• **SOURCE DATA**:
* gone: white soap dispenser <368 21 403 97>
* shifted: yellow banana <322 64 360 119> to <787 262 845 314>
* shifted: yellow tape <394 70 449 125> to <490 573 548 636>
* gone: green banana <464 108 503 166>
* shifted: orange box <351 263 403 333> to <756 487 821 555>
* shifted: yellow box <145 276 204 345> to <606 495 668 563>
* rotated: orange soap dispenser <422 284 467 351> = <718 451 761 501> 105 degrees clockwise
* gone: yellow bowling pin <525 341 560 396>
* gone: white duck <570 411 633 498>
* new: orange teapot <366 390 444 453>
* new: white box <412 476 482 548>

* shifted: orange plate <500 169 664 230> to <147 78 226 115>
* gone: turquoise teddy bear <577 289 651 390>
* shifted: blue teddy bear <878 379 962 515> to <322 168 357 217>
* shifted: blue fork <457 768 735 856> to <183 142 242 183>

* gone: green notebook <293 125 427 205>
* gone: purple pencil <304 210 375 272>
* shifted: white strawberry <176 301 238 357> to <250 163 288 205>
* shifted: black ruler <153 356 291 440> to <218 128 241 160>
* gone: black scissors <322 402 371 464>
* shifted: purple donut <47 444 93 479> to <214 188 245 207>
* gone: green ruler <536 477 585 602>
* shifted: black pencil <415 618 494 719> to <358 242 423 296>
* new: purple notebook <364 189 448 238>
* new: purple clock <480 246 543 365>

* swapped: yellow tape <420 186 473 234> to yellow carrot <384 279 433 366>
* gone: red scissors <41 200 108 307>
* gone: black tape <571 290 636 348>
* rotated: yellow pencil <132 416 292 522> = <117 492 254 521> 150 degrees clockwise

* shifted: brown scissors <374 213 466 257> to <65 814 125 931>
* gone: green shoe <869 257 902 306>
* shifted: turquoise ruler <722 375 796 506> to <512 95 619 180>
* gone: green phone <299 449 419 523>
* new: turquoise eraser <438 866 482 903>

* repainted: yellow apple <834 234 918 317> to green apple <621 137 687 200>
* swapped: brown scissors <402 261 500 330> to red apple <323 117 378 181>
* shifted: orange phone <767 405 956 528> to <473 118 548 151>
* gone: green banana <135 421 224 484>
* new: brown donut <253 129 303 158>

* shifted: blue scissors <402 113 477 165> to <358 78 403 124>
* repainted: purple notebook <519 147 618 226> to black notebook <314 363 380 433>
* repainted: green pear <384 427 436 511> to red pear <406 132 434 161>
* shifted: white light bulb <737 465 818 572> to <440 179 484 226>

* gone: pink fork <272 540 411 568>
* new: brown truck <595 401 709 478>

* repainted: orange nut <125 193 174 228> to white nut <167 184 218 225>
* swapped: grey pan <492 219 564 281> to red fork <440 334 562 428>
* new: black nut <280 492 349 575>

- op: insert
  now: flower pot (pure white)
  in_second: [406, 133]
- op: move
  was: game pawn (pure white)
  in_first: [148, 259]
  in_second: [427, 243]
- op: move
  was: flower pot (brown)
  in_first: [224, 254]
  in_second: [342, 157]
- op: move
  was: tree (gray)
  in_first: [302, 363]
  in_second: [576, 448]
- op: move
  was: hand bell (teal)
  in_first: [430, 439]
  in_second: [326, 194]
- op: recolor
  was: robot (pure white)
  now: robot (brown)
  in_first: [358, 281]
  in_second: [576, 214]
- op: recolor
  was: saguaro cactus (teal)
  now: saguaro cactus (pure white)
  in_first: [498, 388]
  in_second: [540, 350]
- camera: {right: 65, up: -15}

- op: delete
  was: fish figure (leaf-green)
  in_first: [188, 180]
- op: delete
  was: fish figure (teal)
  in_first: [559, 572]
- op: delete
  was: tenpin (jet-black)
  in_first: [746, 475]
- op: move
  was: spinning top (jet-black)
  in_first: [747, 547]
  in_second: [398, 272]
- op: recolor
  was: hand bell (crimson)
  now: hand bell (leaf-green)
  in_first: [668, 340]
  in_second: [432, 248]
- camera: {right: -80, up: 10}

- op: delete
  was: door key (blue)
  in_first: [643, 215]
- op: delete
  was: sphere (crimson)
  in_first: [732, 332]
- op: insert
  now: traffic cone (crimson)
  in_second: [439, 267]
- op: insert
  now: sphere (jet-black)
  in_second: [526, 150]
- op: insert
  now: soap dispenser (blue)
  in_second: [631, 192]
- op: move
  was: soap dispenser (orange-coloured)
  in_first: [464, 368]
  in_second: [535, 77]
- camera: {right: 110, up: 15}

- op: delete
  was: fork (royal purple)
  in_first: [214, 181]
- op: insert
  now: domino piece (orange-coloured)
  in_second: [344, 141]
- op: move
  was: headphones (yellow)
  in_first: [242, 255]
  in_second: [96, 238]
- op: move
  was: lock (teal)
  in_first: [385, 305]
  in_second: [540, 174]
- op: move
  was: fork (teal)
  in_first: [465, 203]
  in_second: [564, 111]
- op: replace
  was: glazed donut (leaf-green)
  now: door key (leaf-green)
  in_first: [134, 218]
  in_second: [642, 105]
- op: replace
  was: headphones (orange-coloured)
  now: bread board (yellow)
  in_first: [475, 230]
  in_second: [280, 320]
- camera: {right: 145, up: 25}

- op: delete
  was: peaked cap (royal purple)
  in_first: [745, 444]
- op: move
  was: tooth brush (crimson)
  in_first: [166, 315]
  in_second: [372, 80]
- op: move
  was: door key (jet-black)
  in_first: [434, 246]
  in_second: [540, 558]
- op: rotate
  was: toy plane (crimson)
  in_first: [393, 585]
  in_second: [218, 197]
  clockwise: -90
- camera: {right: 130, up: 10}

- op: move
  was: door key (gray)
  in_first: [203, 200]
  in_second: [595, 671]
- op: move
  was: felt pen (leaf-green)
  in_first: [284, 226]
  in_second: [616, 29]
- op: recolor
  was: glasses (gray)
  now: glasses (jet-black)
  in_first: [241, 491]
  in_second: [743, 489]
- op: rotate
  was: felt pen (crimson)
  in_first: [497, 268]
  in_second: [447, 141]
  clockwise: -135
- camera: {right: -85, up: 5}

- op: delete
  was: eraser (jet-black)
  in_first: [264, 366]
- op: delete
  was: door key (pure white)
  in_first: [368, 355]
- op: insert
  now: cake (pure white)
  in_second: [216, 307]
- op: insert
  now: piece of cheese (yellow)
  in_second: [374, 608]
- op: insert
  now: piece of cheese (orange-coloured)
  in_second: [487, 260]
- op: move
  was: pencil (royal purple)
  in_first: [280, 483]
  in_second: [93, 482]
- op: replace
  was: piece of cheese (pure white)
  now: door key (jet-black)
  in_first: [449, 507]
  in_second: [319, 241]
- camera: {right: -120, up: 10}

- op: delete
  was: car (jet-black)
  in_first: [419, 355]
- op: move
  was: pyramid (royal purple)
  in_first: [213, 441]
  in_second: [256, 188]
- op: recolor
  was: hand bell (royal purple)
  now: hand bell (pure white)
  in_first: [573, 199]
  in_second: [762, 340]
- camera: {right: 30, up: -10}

• **TO DO**:
Exact copy required. Retype all of the entries word for word.

• **SOLUTION**:
* gone: white soap dispenser <368 21 403 97>
* shifted: yellow banana <322 64 360 119> to <787 262 845 314>
* shifted: yellow tape <394 70 449 125> to <490 573 548 636>
* gone: green banana <464 108 503 166>
* shifted: orange box <351 263 403 333> to <756 487 821 555>
* shifted: yellow box <145 276 204 345> to <606 495 668 563>
* rotated: orange soap dispenser <422 284 467 351> = <718 451 761 501> 105 degrees clockwise
* gone: yellow bowling pin <525 341 560 396>
* gone: white duck <570 411 633 498>
* new: orange teapot <366 390 444 453>
* new: white box <412 476 482 548>

* shifted: orange plate <500 169 664 230> to <147 78 226 115>
* gone: turquoise teddy bear <577 289 651 390>
* shifted: blue teddy bear <878 379 962 515> to <322 168 357 217>
* shifted: blue fork <457 768 735 856> to <183 142 242 183>

* gone: green notebook <293 125 427 205>
* gone: purple pencil <304 210 375 272>
* shifted: white strawberry <176 301 238 357> to <250 163 288 205>
* shifted: black ruler <153 356 291 440> to <218 128 241 160>
* gone: black scissors <322 402 371 464>
* shifted: purple donut <47 444 93 479> to <214 188 245 207>
* gone: green ruler <536 477 585 602>
* shifted: black pencil <415 618 494 719> to <358 242 423 296>
* new: purple notebook <364 189 448 238>
* new: purple clock <480 246 543 365>

* swapped: yellow tape <420 186 473 234> to yellow carrot <384 279 433 366>
* gone: red scissors <41 200 108 307>
* gone: black tape <571 290 636 348>
* rotated: yellow pencil <132 416 292 522> = <117 492 254 521> 150 degrees clockwise

* shifted: brown scissors <374 213 466 257> to <65 814 125 931>
* gone: green shoe <869 257 902 306>
* shifted: turquoise ruler <722 375 796 506> to <512 95 619 180>
* gone: green phone <299 449 419 523>
* new: turquoise eraser <438 866 482 903>

* repainted: yellow apple <834 234 918 317> to green apple <621 137 687 200>
* swapped: brown scissors <402 261 500 330> to red apple <323 117 378 181>
* shifted: orange phone <767 405 956 528> to <473 118 548 151>
* gone: green banana <135 421 224 484>
* new: brown donut <253 129 303 158>

* shifted: blue scissors <402 113 477 165> to <358 78 403 124>
* repainted: purple notebook <519 147 618 226> to black notebook <314 363 380 433>
* repainted: green pear <384 427 436 511> to red pear <406 132 434 161>
* shifted: white light bulb <737 465 818 572> to <440 179 484 226>

* gone: pink fork <272 540 411 568>
* new: brown truck <595 401 709 478>

* repainted: orange nut <125 193 174 228> to white nut <167 184 218 225>
* swapped: grey pan <492 219 564 281> to red fork <440 334 562 428>
* new: black nut <280 492 349 575>

- op: insert
  now: flower pot (pure white)
  in_second: [406, 133]
- op: move
  was: game pawn (pure white)
  in_first: [148, 259]
  in_second: [427, 243]
- op: move
  was: flower pot (brown)
  in_first: [224, 254]
  in_second: [342, 157]
- op: move
  was: tree (gray)
  in_first: [302, 363]
  in_second: [576, 448]
- op: move
  was: hand bell (teal)
  in_first: [430, 439]
  in_second: [326, 194]
- op: recolor
  was: robot (pure white)
  now: robot (brown)
  in_first: [358, 281]
  in_second: [576, 214]
- op: recolor
  was: saguaro cactus (teal)
  now: saguaro cactus (pure white)
  in_first: [498, 388]
  in_second: [540, 350]
- camera: {right: 65, up: -15}

- op: delete
  was: fish figure (leaf-green)
  in_first: [188, 180]
- op: delete
  was: fish figure (teal)
  in_first: [559, 572]
- op: delete
  was: tenpin (jet-black)
  in_first: [746, 475]
- op: move
  was: spinning top (jet-black)
  in_first: [747, 547]
  in_second: [398, 272]
- op: recolor
  was: hand bell (crimson)
  now: hand bell (leaf-green)
  in_first: [668, 340]
  in_second: [432, 248]
- camera: {right: -80, up: 10}

- op: delete
  was: door key (blue)
  in_first: [643, 215]
- op: delete
  was: sphere (crimson)
  in_first: [732, 332]
- op: insert
  now: traffic cone (crimson)
  in_second: [439, 267]
- op: insert
  now: sphere (jet-black)
  in_second: [526, 150]
- op: insert
  now: soap dispenser (blue)
  in_second: [631, 192]
- op: move
  was: soap dispenser (orange-coloured)
  in_first: [464, 368]
  in_second: [535, 77]
- camera: {right: 110, up: 15}

- op: delete
  was: fork (royal purple)
  in_first: [214, 181]
- op: insert
  now: domino piece (orange-coloured)
  in_second: [344, 141]
- op: move
  was: headphones (yellow)
  in_first: [242, 255]
  in_second: [96, 238]
- op: move
  was: lock (teal)
  in_first: [385, 305]
  in_second: [540, 174]
- op: move
  was: fork (teal)
  in_first: [465, 203]
  in_second: [564, 111]
- op: replace
  was: glazed donut (leaf-green)
  now: door key (leaf-green)
  in_first: [134, 218]
  in_second: [642, 105]
- op: replace
  was: headphones (orange-coloured)
  now: bread board (yellow)
  in_first: [475, 230]
  in_second: [280, 320]
- camera: {right: 145, up: 25}

- op: delete
  was: peaked cap (royal purple)
  in_first: [745, 444]
- op: move
  was: tooth brush (crimson)
  in_first: [166, 315]
  in_second: [372, 80]
- op: move
  was: door key (jet-black)
  in_first: [434, 246]
  in_second: [540, 558]
- op: rotate
  was: toy plane (crimson)
  in_first: [393, 585]
  in_second: [218, 197]
  clockwise: -90
- camera: {right: 130, up: 10}

- op: move
  was: door key (gray)
  in_first: [203, 200]
  in_second: [595, 671]
- op: move
  was: felt pen (leaf-green)
  in_first: [284, 226]
  in_second: [616, 29]
- op: recolor
  was: glasses (gray)
  now: glasses (jet-black)
  in_first: [241, 491]
  in_second: [743, 489]
- op: rotate
  was: felt pen (crimson)
  in_first: [497, 268]
  in_second: [447, 141]
  clockwise: -135
- camera: {right: -85, up: 5}

- op: delete
  was: eraser (jet-black)
  in_first: [264, 366]
- op: delete
  was: door key (pure white)
  in_first: [368, 355]
- op: insert
  now: cake (pure white)
  in_second: [216, 307]
- op: insert
  now: piece of cheese (yellow)
  in_second: [374, 608]
- op: insert
  now: piece of cheese (orange-coloured)
  in_second: [487, 260]
- op: move
  was: pencil (royal purple)
  in_first: [280, 483]
  in_second: [93, 482]
- op: replace
  was: piece of cheese (pure white)
  now: door key (jet-black)
  in_first: [449, 507]
  in_second: [319, 241]
- camera: {right: -120, up: 10}

- op: delete
  was: car (jet-black)
  in_first: [419, 355]
- op: move
  was: pyramid (royal purple)
  in_first: [213, 441]
  in_second: [256, 188]
- op: recolor
  was: hand bell (royal purple)
  now: hand bell (pure white)
  in_first: [573, 199]
  in_second: [762, 340]
- camera: {right: 30, up: -10}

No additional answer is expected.